PROBLEM DESCRIPTION:
In the entries below, copy out every line starting with the line that contains "red triangle: moved 12 px left, 19 px up" and going on through the line that contains "gray circle: moved 3 px right, 4 px up", leaving out the pictures.

INFORMATION SHOWN:
● ● ● ● ●

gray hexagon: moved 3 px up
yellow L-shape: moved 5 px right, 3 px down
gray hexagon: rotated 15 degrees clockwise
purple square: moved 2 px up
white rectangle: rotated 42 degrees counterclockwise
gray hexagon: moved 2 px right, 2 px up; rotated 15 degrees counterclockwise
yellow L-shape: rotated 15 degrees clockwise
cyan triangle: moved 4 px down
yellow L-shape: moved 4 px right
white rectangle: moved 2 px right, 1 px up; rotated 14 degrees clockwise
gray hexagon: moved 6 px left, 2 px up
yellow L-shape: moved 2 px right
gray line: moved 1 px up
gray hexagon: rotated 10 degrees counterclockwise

● ● ● ● ●

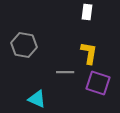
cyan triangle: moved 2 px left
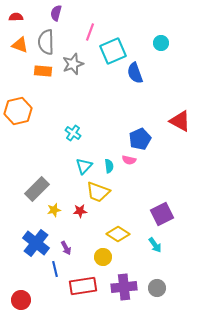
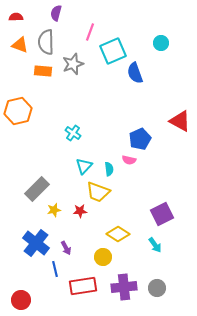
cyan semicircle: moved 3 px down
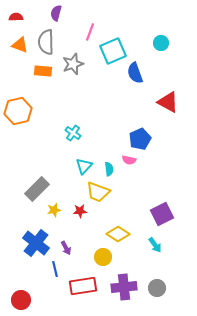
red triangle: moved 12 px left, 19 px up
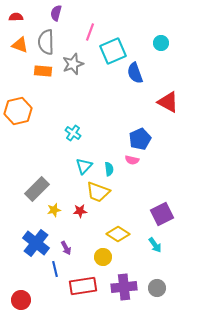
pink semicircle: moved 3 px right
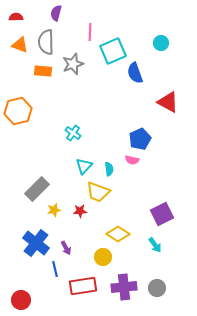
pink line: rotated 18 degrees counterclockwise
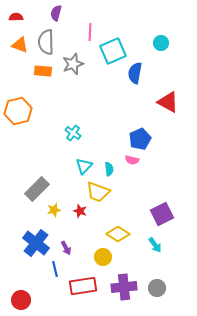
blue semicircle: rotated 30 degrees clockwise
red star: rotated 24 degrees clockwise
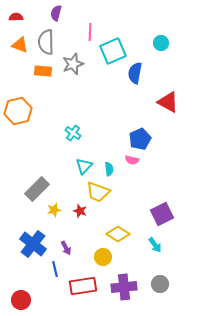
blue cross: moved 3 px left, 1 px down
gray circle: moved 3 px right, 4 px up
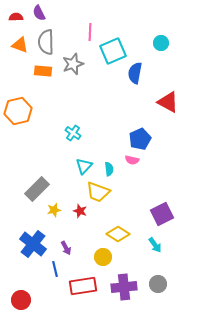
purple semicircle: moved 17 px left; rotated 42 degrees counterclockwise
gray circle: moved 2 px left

● ● ● ● ●

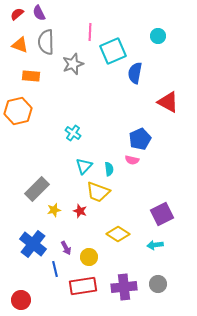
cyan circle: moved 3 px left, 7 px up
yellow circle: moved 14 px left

● ● ● ● ●

EXERCISE OUTPUT:
red triangle: moved 12 px left, 19 px up
pink semicircle: moved 3 px right
pink line: rotated 18 degrees counterclockwise
blue semicircle: rotated 30 degrees clockwise
red star: rotated 24 degrees clockwise
blue cross: moved 3 px left, 1 px down
gray circle: moved 3 px right, 4 px up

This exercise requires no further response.